▶ Exercise directions: The lines to reproduce run from the one containing "(535, 315) = (538, 366): green" through the final line of the entries; write them out exactly and add nothing.

▶ Extracted entries:
┌────────
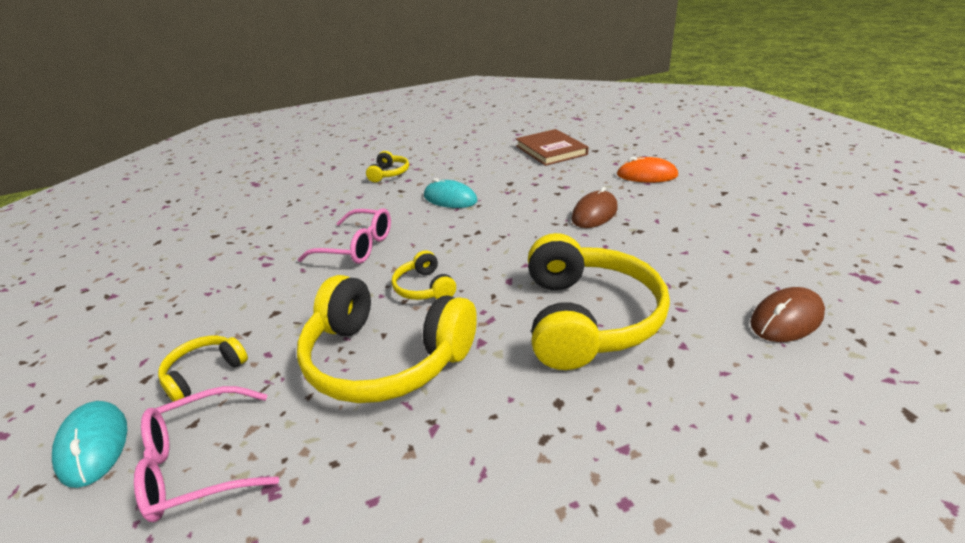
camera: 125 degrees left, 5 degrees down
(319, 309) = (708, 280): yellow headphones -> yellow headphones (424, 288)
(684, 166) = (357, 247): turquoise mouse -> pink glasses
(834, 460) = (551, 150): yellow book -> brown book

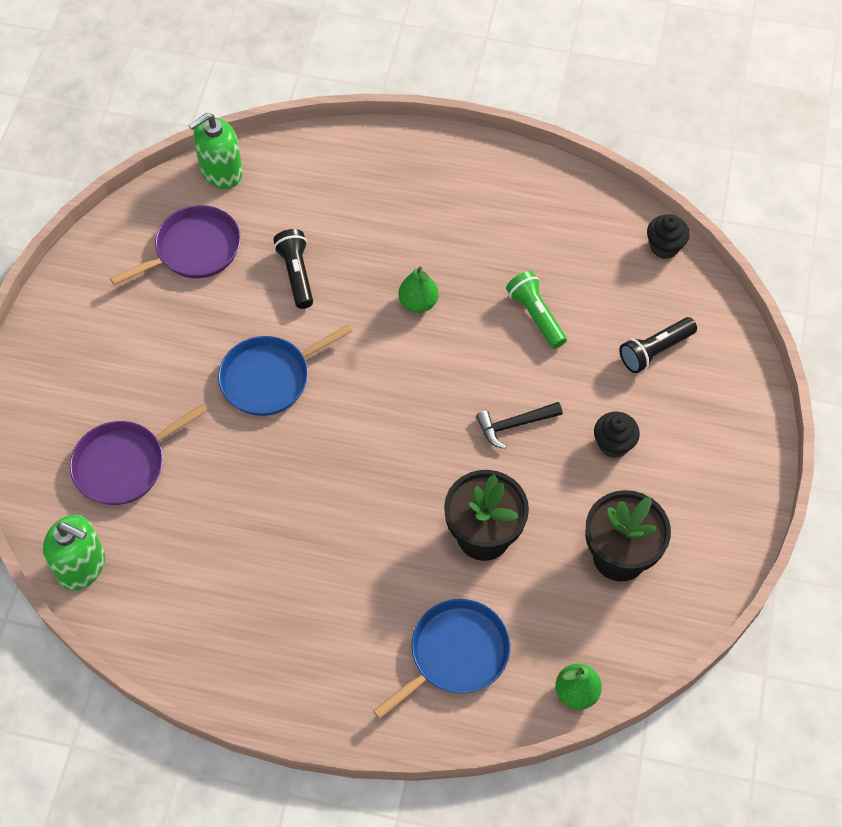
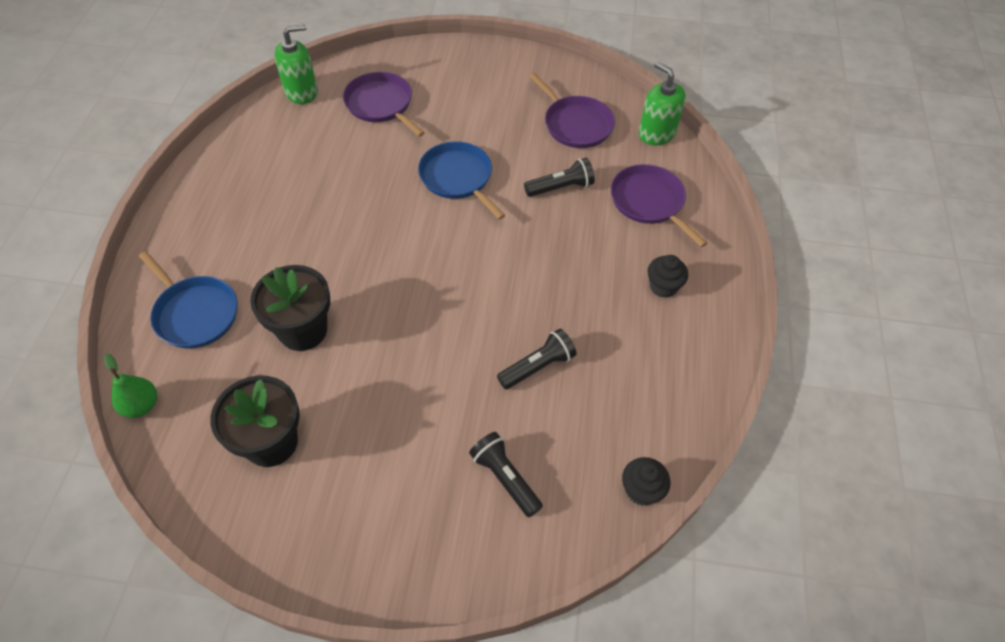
camera: 85 degrees right, 5 degrees down
(81, 566) = (301, 92): green soap dispenser -> green soap dispenser turned 135 degrees counterclockwise
(327, 194) = (649, 202): none -> purple pan
(418, 303) = (542, 272): green pear -> none
(514, 425) = (415, 351): black hammer -> none
(535, 315) = (538, 366): green flashlight -> black flashlight
(613, 444) = (393, 437): black cupcake -> black cupcake (663, 286)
└────────
▶ Answer space:
(535, 315) = (538, 366): green flashlight -> black flashlight
(613, 444) = (393, 437): black cupcake -> black cupcake (663, 286)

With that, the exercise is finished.